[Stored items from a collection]
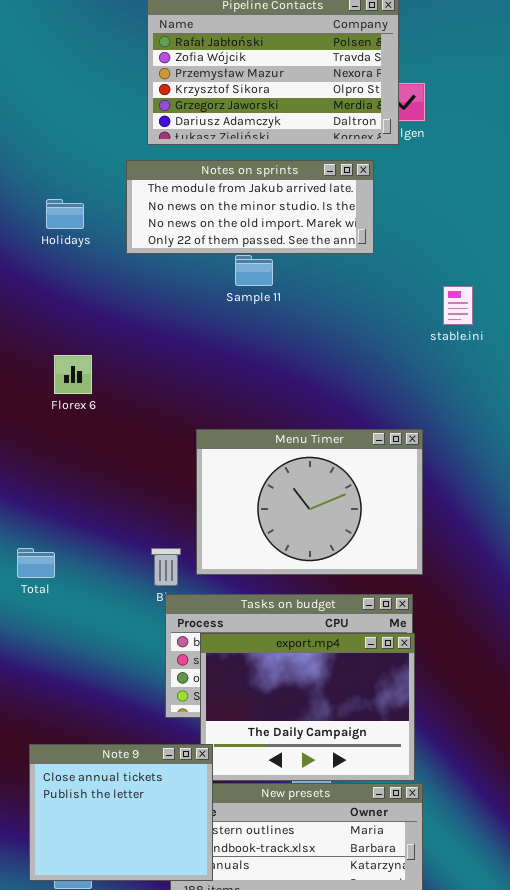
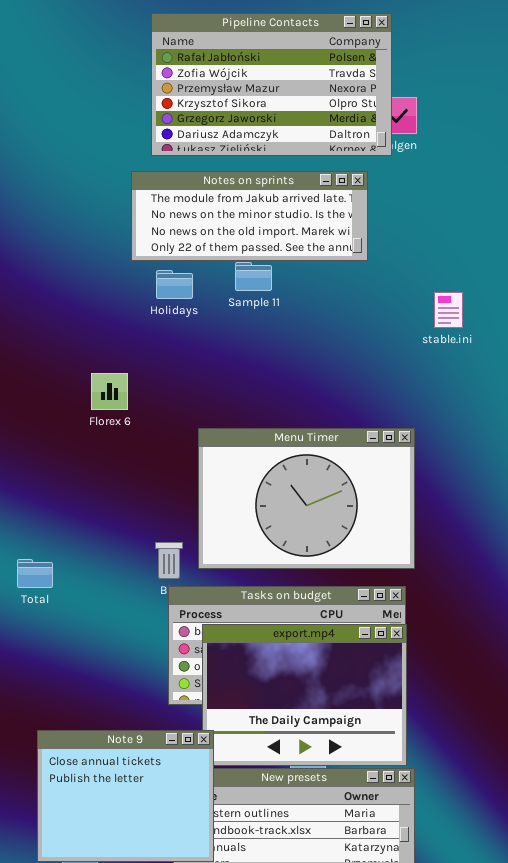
Holidays: [46,199,84,229] -> [156,270,193,299], moved
Florex 6: [54,355,92,394] -> [91,373,128,410], moved
Total: [17,548,55,578] -> [17,559,53,588], moved

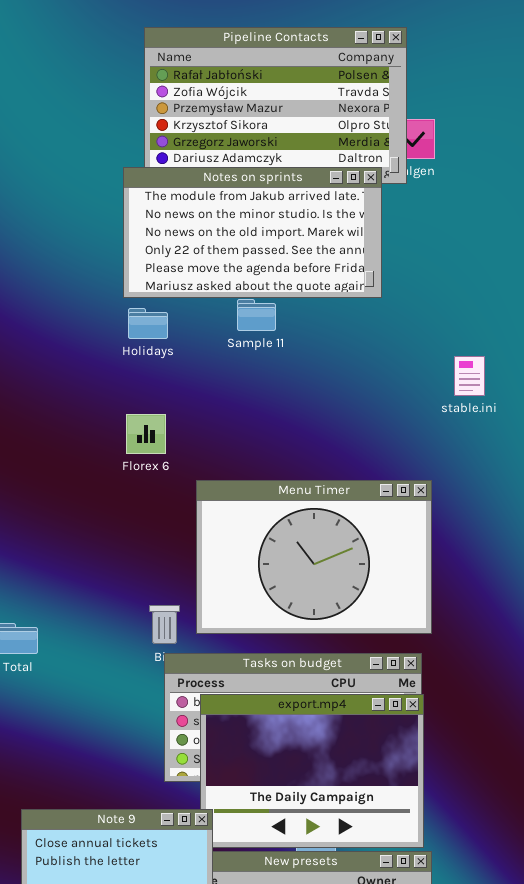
Notes on sprints: [131,171,368,261] -> [123,167,382,298], resized
Holidays: [156,270,193,299] -> [128,308,168,339], moved
stable.ini: [434,292,463,328] -> [454,356,485,396], moved
Florex 6: [91,373,128,410] -> [126,414,166,454], moved

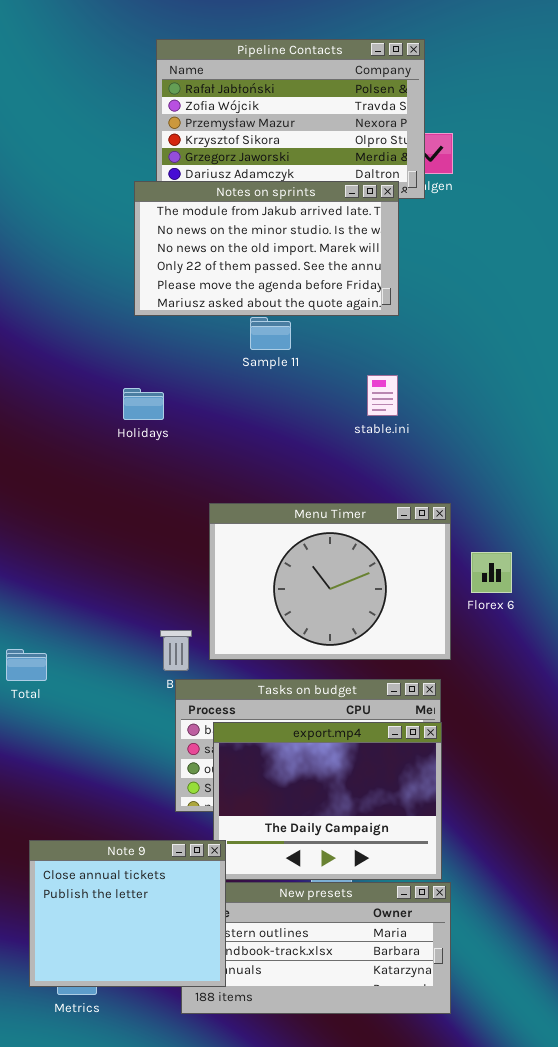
Holidays: [128,308,168,339] -> [123,388,164,420], moved
stable.ini: [454,356,485,396] -> [367,375,398,416], moved
Florex 6: [126,414,166,454] -> [471,552,512,593], moved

* **Try it**: Among the lines above, some may hold the string "stable". State how many, giving the number alone.

* **Solution to this exercise**: 2